-- Information given --
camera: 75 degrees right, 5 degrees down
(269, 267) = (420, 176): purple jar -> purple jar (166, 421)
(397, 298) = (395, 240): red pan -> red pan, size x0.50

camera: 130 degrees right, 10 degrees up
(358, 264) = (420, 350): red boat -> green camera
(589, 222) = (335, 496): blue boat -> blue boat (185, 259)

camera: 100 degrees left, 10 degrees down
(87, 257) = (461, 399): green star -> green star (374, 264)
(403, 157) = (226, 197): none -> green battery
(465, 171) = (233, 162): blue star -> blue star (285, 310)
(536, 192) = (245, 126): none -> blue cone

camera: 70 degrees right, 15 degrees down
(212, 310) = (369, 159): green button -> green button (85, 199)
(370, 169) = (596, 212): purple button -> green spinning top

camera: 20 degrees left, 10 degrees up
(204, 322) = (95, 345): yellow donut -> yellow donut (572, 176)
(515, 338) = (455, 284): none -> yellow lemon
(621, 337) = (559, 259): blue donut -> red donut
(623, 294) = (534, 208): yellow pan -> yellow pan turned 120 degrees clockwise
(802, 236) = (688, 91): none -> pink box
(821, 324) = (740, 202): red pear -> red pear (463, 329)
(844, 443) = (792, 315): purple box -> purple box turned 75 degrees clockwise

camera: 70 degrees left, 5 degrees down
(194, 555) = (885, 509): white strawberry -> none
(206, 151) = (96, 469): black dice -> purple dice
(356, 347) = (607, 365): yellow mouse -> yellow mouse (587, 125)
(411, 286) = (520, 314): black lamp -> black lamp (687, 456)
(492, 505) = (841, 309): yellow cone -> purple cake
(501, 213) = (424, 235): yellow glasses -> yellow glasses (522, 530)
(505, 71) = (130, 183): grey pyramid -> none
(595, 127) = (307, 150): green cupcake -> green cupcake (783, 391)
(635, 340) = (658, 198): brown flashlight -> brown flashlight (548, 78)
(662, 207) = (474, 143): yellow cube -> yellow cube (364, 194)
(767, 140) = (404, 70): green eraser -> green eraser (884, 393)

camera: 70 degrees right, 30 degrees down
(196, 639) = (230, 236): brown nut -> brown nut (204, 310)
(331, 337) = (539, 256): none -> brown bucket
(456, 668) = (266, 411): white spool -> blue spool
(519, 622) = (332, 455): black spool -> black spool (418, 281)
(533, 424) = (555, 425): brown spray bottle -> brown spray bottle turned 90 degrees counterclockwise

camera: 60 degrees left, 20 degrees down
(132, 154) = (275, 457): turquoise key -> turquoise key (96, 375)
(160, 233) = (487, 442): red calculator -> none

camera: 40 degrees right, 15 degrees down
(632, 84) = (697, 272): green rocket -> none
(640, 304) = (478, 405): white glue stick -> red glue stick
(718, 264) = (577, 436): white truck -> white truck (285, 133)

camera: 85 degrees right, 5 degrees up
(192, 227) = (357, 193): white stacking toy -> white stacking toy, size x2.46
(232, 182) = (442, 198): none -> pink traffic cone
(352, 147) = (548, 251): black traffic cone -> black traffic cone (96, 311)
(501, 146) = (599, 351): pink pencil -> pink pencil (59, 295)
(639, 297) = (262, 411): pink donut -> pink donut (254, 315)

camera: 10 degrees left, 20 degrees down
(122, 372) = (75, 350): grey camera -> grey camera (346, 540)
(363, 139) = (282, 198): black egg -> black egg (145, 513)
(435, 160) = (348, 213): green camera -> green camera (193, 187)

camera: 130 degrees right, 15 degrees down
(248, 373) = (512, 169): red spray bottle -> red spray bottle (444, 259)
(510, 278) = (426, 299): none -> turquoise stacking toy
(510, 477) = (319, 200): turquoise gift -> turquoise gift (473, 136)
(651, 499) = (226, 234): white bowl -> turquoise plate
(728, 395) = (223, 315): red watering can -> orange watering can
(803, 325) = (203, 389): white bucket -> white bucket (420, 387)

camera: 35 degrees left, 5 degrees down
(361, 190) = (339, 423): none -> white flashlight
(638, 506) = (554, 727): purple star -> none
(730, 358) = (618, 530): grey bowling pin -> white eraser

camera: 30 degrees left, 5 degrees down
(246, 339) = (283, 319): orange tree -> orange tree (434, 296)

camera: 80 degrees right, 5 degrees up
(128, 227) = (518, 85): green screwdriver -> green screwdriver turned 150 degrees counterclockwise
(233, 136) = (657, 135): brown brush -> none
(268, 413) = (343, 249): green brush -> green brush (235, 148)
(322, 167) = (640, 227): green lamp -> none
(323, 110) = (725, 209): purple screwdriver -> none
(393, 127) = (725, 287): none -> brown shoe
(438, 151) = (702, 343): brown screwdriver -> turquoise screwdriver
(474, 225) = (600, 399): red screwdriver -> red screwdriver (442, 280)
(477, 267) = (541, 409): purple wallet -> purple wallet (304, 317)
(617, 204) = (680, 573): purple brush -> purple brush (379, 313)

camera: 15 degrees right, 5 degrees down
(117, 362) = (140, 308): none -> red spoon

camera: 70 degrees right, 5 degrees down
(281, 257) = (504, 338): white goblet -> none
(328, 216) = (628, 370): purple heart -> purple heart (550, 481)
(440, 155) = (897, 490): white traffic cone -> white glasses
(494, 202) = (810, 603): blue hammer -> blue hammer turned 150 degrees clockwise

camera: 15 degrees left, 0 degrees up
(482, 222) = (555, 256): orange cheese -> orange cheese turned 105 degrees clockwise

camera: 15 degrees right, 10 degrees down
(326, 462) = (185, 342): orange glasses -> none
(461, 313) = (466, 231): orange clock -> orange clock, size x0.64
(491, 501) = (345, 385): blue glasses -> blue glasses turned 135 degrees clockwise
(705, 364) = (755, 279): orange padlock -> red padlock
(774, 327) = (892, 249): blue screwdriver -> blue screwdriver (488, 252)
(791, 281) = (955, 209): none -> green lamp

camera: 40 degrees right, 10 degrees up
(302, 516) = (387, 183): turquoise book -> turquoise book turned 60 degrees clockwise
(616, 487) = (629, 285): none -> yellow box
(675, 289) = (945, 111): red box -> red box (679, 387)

-- Task details --
Read through the records above and copy the lines that contain "turned".

-- Exercise output --
(623, 294) = (534, 208): yellow pan -> yellow pan turned 120 degrees clockwise
(844, 443) = (792, 315): purple box -> purple box turned 75 degrees clockwise
(533, 424) = (555, 425): brown spray bottle -> brown spray bottle turned 90 degrees counterclockwise
(128, 227) = (518, 85): green screwdriver -> green screwdriver turned 150 degrees counterclockwise
(494, 202) = (810, 603): blue hammer -> blue hammer turned 150 degrees clockwise
(482, 222) = (555, 256): orange cheese -> orange cheese turned 105 degrees clockwise
(491, 501) = (345, 385): blue glasses -> blue glasses turned 135 degrees clockwise
(302, 516) = (387, 183): turquoise book -> turquoise book turned 60 degrees clockwise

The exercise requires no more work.